Written exercise
Repeat the material word for word, starting with the line that contains "red triangle at (122, 31): moved" and going on through the line that contains "gray semicircle at (566, 298): rotated", including both of those lines.

Input material
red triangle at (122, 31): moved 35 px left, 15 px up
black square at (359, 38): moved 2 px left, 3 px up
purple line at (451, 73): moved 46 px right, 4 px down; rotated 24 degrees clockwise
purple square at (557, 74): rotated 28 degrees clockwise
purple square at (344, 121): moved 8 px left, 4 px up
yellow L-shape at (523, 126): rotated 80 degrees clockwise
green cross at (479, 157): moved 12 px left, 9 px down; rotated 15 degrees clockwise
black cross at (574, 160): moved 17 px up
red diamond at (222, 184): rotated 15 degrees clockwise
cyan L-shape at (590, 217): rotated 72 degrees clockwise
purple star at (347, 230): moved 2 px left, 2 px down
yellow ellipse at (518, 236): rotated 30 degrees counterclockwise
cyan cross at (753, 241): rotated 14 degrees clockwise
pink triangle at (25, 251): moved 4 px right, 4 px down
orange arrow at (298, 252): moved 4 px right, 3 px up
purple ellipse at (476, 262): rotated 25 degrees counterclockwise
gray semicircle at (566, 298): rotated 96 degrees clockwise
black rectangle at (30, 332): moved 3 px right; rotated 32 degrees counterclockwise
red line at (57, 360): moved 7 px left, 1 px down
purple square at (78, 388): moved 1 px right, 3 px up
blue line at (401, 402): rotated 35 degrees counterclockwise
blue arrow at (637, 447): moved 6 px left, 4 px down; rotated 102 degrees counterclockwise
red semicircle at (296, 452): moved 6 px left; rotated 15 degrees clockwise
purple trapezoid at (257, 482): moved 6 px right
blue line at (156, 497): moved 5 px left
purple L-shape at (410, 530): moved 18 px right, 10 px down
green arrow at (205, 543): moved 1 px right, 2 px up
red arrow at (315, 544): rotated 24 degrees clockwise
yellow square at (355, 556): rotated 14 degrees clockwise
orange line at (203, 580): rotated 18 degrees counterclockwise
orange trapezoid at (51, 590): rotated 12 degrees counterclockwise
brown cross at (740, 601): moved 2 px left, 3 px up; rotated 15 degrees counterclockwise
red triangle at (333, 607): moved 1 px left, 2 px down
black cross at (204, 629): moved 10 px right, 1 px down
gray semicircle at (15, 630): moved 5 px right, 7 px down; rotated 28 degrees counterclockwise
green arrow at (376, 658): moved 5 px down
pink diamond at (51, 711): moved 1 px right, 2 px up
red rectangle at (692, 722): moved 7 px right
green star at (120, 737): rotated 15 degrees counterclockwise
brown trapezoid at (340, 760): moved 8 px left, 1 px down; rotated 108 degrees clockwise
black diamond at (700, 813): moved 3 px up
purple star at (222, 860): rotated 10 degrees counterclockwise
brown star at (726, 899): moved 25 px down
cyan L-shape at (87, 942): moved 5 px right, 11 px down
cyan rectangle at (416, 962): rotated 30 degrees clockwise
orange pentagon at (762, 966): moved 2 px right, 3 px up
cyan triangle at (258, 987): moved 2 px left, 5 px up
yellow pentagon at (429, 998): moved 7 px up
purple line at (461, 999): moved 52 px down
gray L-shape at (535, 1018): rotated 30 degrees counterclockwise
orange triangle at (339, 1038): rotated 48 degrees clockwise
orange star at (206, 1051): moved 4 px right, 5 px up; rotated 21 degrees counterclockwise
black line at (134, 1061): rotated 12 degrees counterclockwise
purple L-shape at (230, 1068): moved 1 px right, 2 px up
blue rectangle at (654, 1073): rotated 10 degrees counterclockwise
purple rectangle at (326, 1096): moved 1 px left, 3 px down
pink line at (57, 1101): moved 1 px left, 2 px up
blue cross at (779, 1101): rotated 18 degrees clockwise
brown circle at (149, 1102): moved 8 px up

* * *

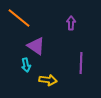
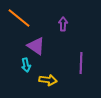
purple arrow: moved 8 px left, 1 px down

The output
red triangle at (122, 31): moved 35 px left, 15 px up
black square at (359, 38): moved 2 px left, 3 px up
purple line at (451, 73): moved 46 px right, 4 px down; rotated 24 degrees clockwise
purple square at (557, 74): rotated 28 degrees clockwise
purple square at (344, 121): moved 8 px left, 4 px up
yellow L-shape at (523, 126): rotated 80 degrees clockwise
green cross at (479, 157): moved 12 px left, 9 px down; rotated 15 degrees clockwise
black cross at (574, 160): moved 17 px up
red diamond at (222, 184): rotated 15 degrees clockwise
cyan L-shape at (590, 217): rotated 72 degrees clockwise
purple star at (347, 230): moved 2 px left, 2 px down
yellow ellipse at (518, 236): rotated 30 degrees counterclockwise
cyan cross at (753, 241): rotated 14 degrees clockwise
pink triangle at (25, 251): moved 4 px right, 4 px down
orange arrow at (298, 252): moved 4 px right, 3 px up
purple ellipse at (476, 262): rotated 25 degrees counterclockwise
gray semicircle at (566, 298): rotated 96 degrees clockwise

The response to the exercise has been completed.